* [The task] Extract each line of the records below that contains the word "switch".

* [Supplied entries]
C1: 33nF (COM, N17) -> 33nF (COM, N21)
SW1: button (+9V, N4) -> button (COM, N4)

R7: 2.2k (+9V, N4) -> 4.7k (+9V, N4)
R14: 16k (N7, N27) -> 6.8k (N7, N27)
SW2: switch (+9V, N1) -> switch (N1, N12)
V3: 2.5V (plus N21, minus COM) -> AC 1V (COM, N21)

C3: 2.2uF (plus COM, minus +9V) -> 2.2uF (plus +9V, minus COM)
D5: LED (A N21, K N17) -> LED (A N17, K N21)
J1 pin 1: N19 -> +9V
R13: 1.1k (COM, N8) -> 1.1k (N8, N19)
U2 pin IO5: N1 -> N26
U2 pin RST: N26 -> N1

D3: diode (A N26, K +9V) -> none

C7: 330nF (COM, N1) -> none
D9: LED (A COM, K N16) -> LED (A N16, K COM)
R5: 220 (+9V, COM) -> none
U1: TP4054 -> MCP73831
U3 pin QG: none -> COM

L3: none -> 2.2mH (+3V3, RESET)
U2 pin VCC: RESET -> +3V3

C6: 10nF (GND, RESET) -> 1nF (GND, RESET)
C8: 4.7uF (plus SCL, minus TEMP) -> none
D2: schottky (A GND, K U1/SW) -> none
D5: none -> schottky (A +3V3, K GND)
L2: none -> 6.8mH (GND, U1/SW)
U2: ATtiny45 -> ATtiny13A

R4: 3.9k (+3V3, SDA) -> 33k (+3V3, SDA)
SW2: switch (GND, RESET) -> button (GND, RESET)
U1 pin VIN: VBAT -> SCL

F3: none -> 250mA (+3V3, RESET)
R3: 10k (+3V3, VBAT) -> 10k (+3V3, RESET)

* [Answer to the exercise]
SW2: switch (+9V, N1) -> switch (N1, N12)
SW2: switch (GND, RESET) -> button (GND, RESET)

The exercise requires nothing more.